• [Exercise details] Omit the pictures. Print each entry below exactly.

(Before-and-after change data)
_ _ _ _ _

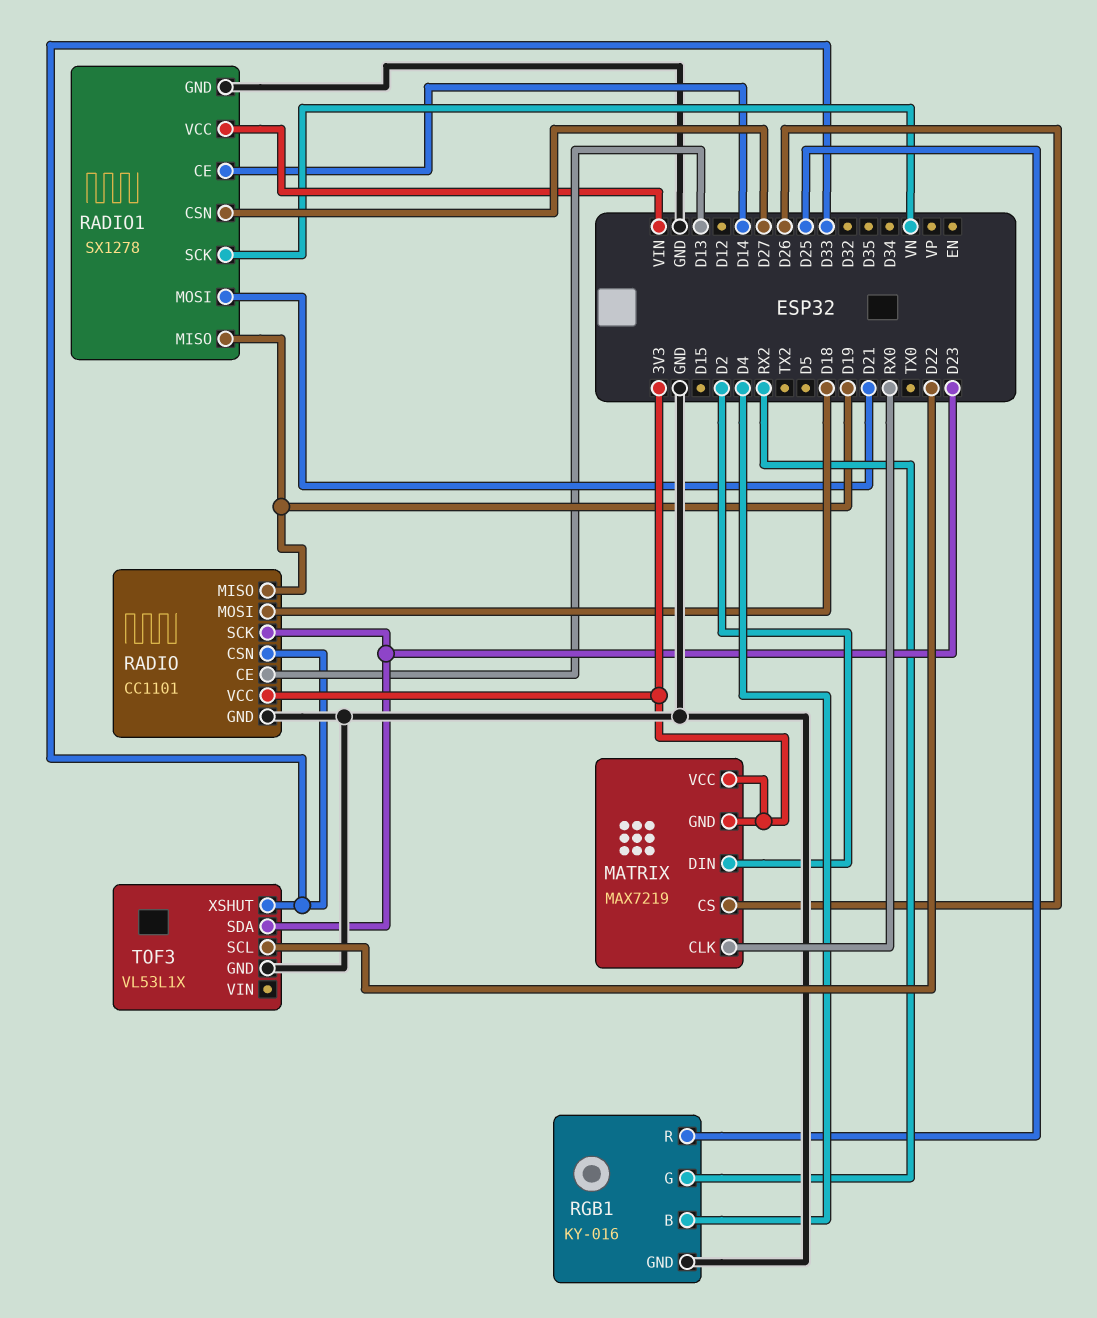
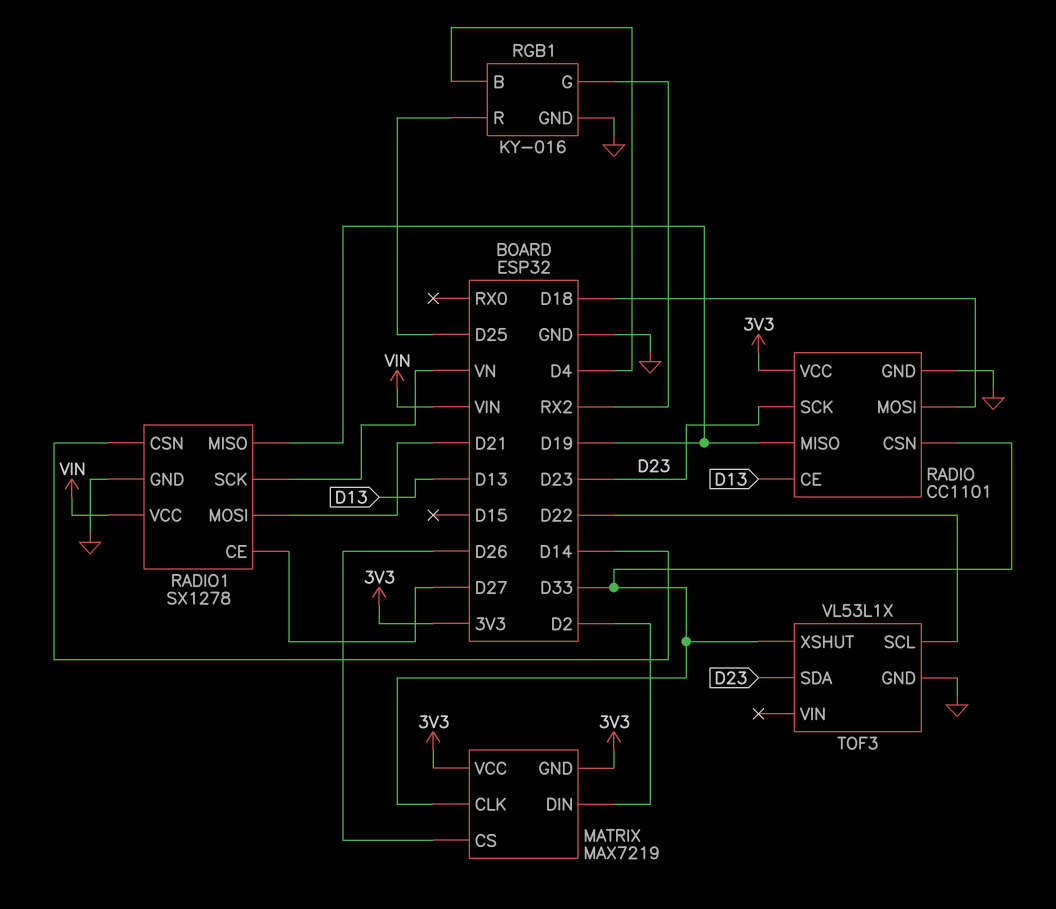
MATRIX pin CLK: RX0 -> D33
RADIO1 pin CE: D14 -> D27
RADIO1 pin CSN: D27 -> D14

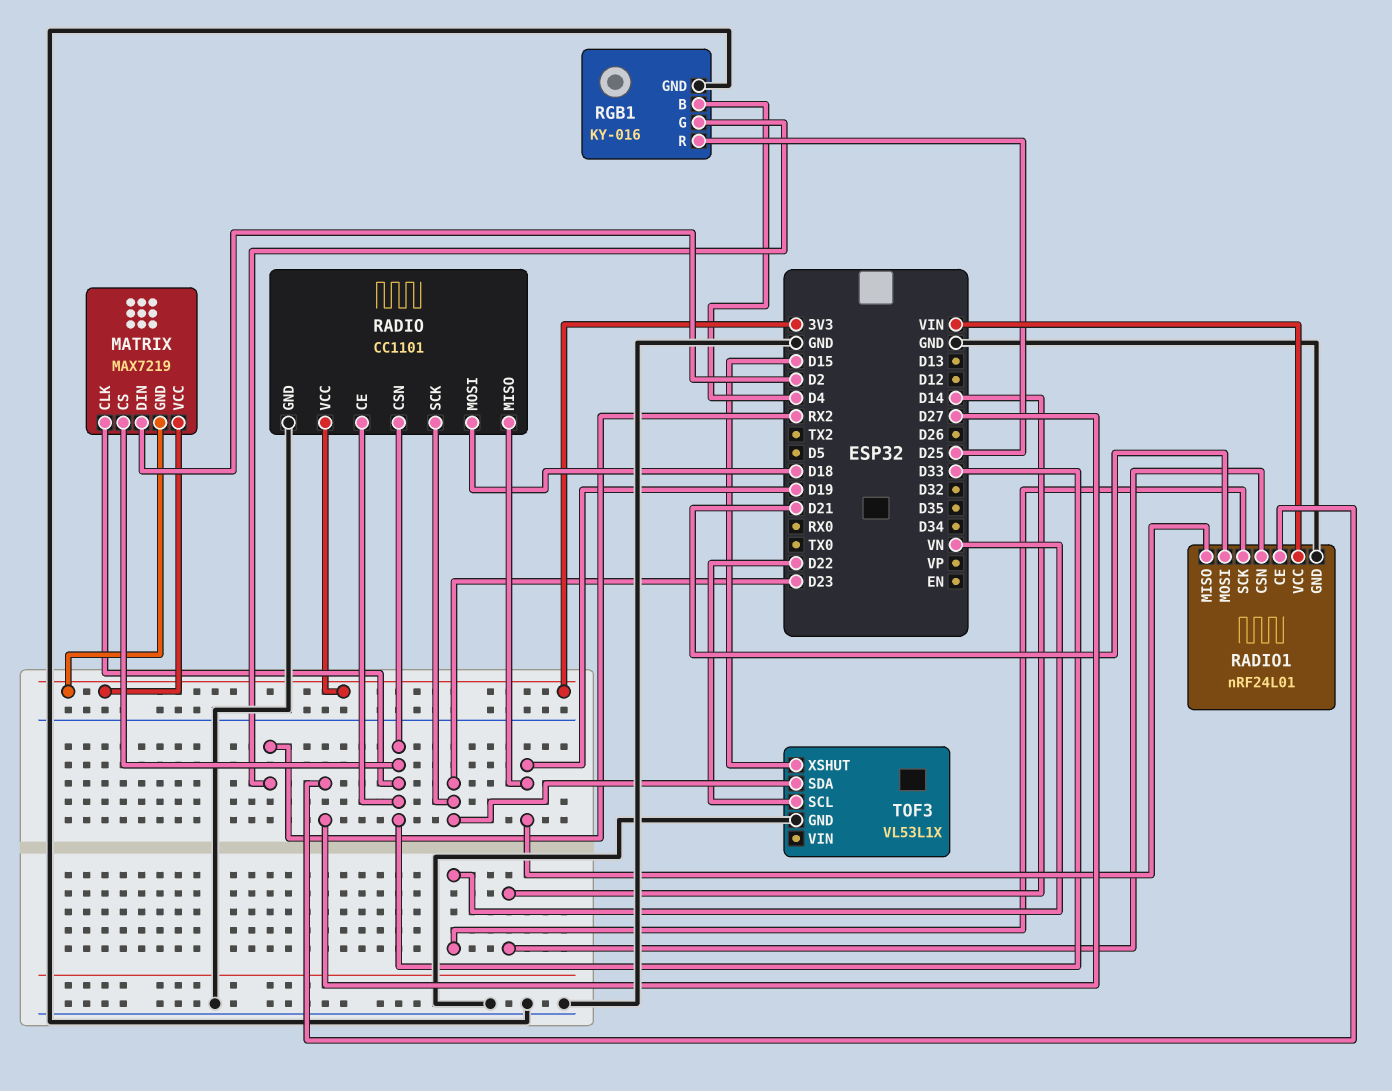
MATRIX pin CS: D26 -> D33
RADIO pin CE: D13 -> D33
RADIO1: SX1278 -> nRF24L01
TOF3 pin XSHUT: D33 -> D15

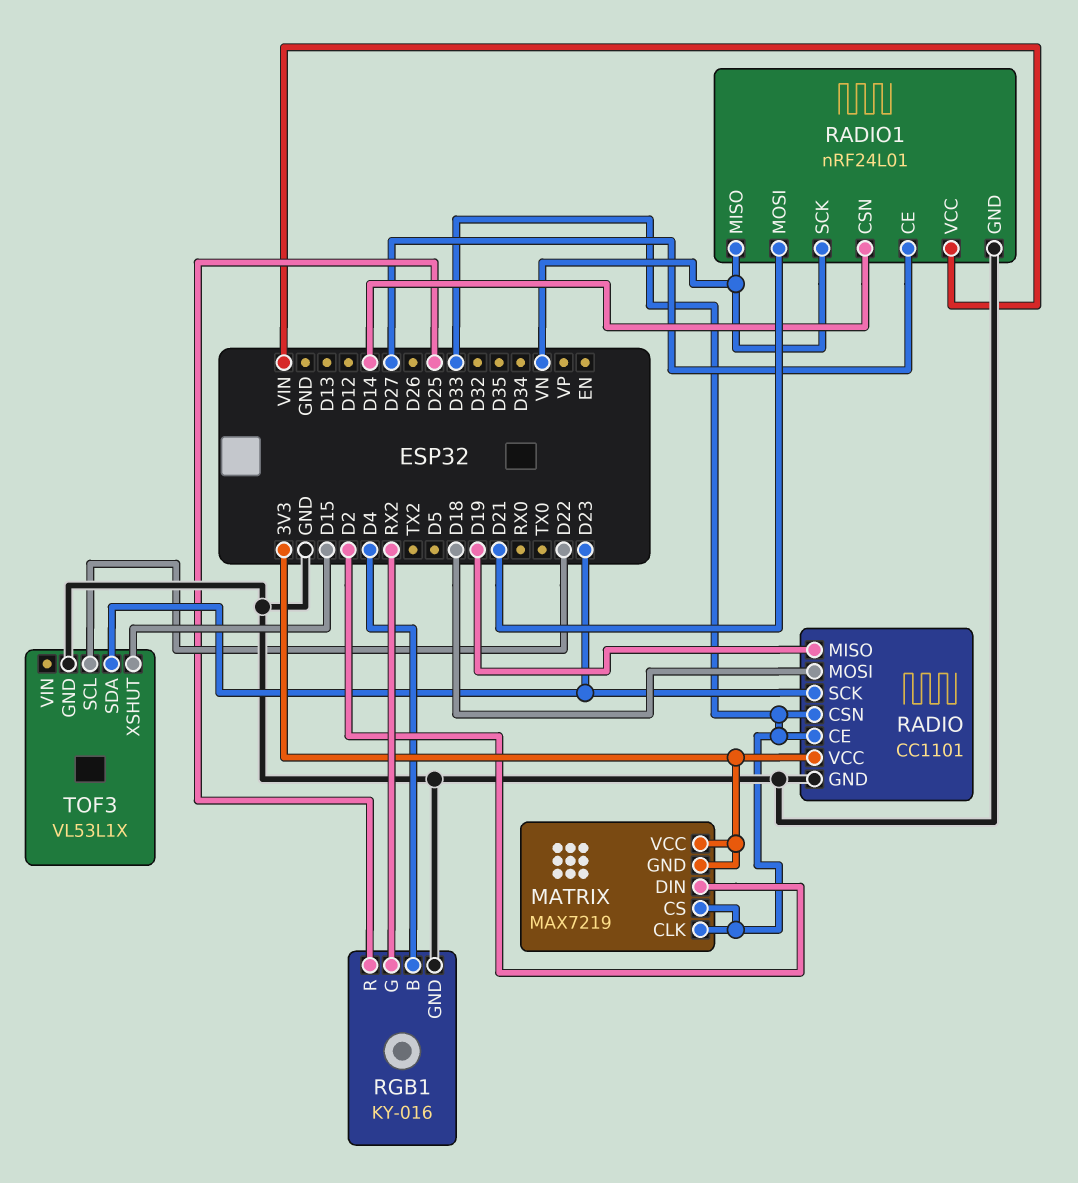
RADIO1 pin MISO: D19 -> VN

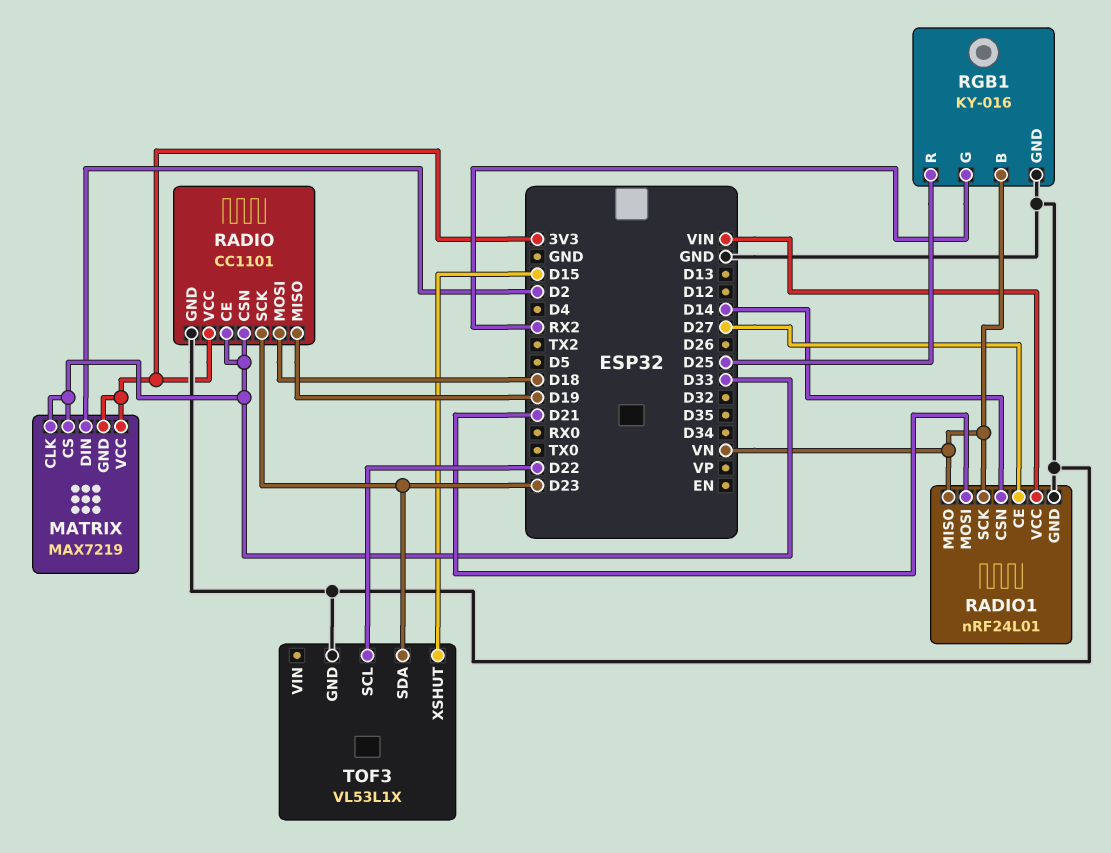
RGB1 pin B: D4 -> VN

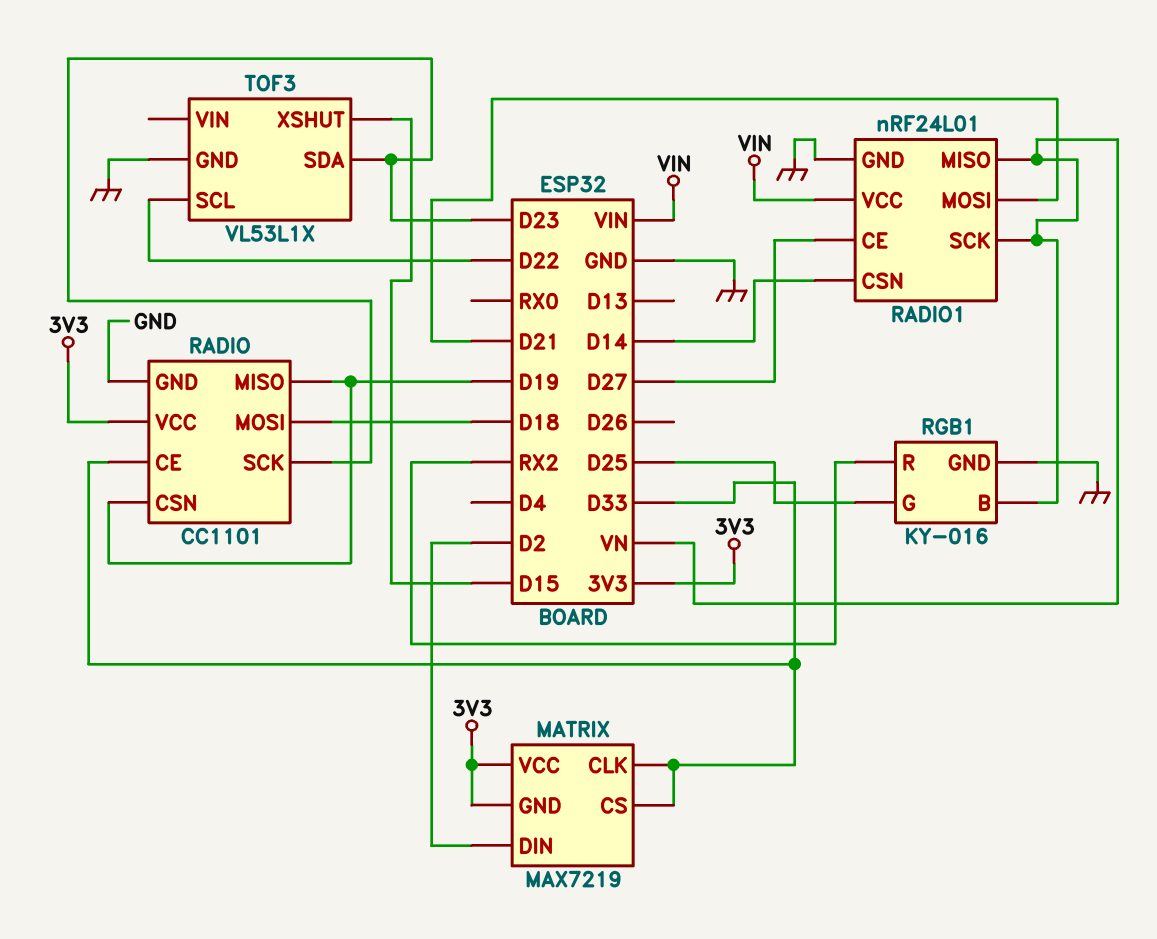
RADIO pin CSN: D33 -> D19
RGB1 pin G: RX2 -> D25
RGB1 pin R: D25 -> RX2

_ _ _ _ _

• [Reply to the task]
MATRIX pin CLK: RX0 -> D33
RADIO1 pin CE: D14 -> D27
RADIO1 pin CSN: D27 -> D14

MATRIX pin CS: D26 -> D33
RADIO pin CE: D13 -> D33
RADIO1: SX1278 -> nRF24L01
TOF3 pin XSHUT: D33 -> D15

RADIO1 pin MISO: D19 -> VN

RGB1 pin B: D4 -> VN

RADIO pin CSN: D33 -> D19
RGB1 pin G: RX2 -> D25
RGB1 pin R: D25 -> RX2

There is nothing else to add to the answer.